DATA SUPPLIED Start Marker

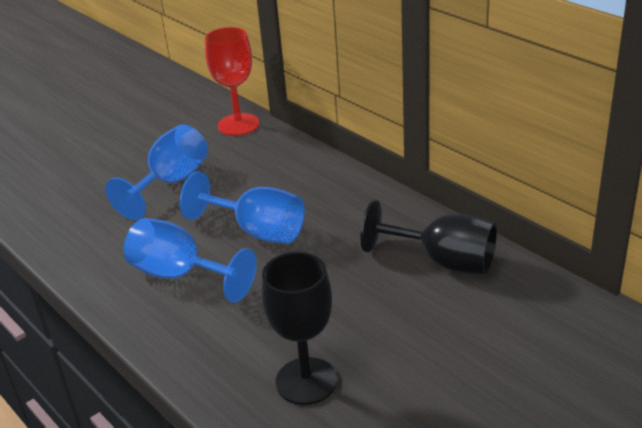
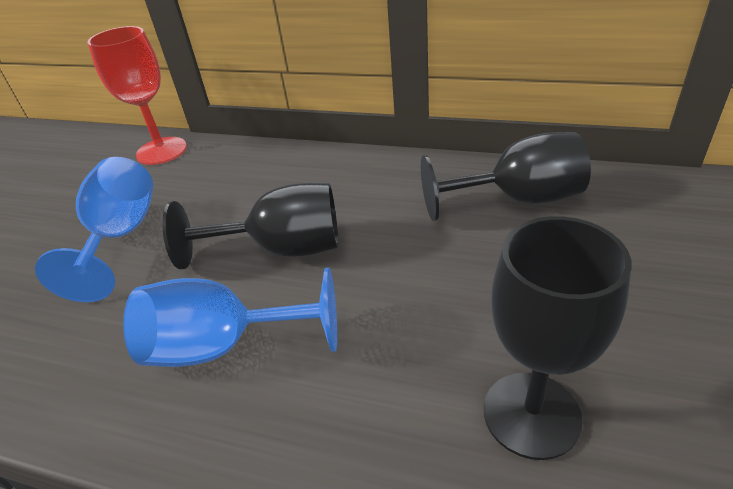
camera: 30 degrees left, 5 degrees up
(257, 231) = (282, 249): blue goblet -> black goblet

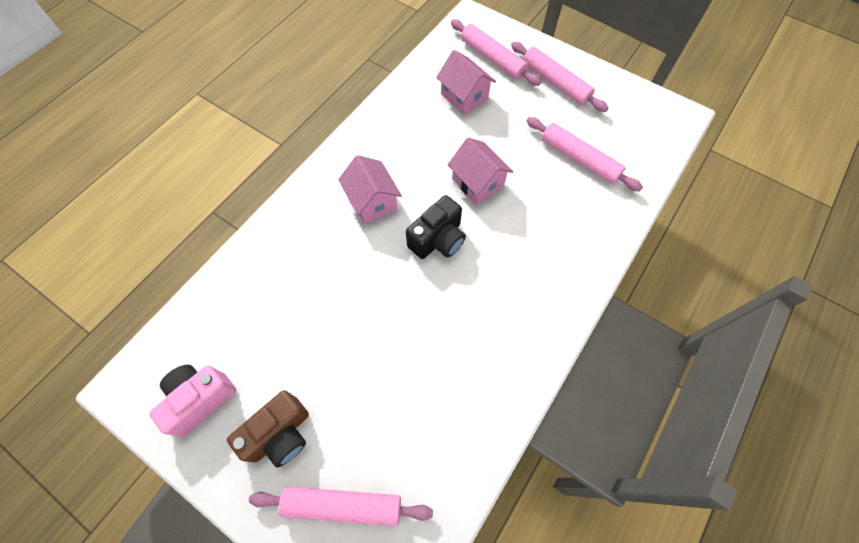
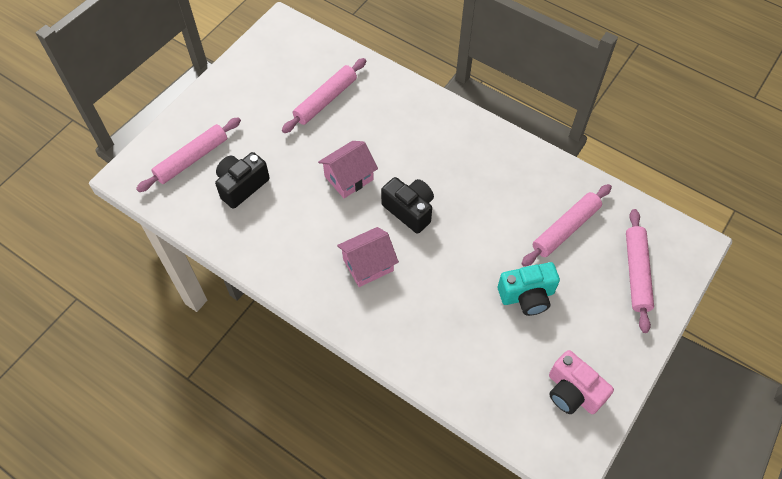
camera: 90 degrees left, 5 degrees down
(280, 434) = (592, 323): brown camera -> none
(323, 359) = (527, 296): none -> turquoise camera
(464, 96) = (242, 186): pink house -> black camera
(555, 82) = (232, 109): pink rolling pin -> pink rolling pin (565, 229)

DATA SUPPLIED End Marker

> **THE TASK**
Gather each line of the listing containing the word "none" and show it.

> **THE ANSWER**
(280, 434) = (592, 323): brown camera -> none
(323, 359) = (527, 296): none -> turquoise camera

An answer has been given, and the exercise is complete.